Go through the data below and return each line containing the word "diode".

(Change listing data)
* * * *

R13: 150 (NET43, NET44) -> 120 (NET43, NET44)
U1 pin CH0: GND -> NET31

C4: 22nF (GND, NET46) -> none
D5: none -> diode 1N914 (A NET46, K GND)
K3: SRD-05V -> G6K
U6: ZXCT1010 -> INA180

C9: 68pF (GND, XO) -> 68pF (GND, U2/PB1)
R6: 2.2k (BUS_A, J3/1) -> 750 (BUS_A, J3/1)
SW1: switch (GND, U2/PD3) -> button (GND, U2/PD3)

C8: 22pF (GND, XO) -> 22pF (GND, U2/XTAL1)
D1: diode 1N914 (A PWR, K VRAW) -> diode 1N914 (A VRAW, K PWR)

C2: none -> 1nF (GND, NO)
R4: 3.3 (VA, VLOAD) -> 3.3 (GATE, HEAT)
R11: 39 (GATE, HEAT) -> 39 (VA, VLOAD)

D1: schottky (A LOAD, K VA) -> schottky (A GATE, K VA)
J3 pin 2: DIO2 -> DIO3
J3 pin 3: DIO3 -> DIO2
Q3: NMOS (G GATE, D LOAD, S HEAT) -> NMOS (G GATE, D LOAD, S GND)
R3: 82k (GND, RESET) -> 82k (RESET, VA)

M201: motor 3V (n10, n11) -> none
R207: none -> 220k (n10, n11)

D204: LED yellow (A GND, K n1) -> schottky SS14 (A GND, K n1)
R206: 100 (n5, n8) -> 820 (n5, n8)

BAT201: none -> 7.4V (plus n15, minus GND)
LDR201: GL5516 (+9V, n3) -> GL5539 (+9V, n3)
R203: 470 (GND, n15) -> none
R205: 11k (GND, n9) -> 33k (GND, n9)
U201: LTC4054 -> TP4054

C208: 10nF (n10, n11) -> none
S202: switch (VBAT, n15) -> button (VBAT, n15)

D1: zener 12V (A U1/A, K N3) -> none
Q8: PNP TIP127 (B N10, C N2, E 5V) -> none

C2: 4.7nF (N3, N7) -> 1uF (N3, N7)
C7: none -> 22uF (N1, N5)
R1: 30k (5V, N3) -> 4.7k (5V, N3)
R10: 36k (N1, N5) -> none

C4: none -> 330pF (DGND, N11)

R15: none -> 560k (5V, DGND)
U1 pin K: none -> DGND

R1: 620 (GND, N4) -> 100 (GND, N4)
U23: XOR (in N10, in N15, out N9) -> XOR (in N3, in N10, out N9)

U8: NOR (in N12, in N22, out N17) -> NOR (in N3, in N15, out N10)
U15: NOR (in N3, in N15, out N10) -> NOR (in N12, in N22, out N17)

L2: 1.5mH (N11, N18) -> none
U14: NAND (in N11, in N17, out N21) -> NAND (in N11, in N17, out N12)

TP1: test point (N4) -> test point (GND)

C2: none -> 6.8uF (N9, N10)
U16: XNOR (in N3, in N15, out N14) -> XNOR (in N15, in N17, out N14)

* * * *

* Answer section *
D5: none -> diode 1N914 (A NET46, K GND)
D1: diode 1N914 (A PWR, K VRAW) -> diode 1N914 (A VRAW, K PWR)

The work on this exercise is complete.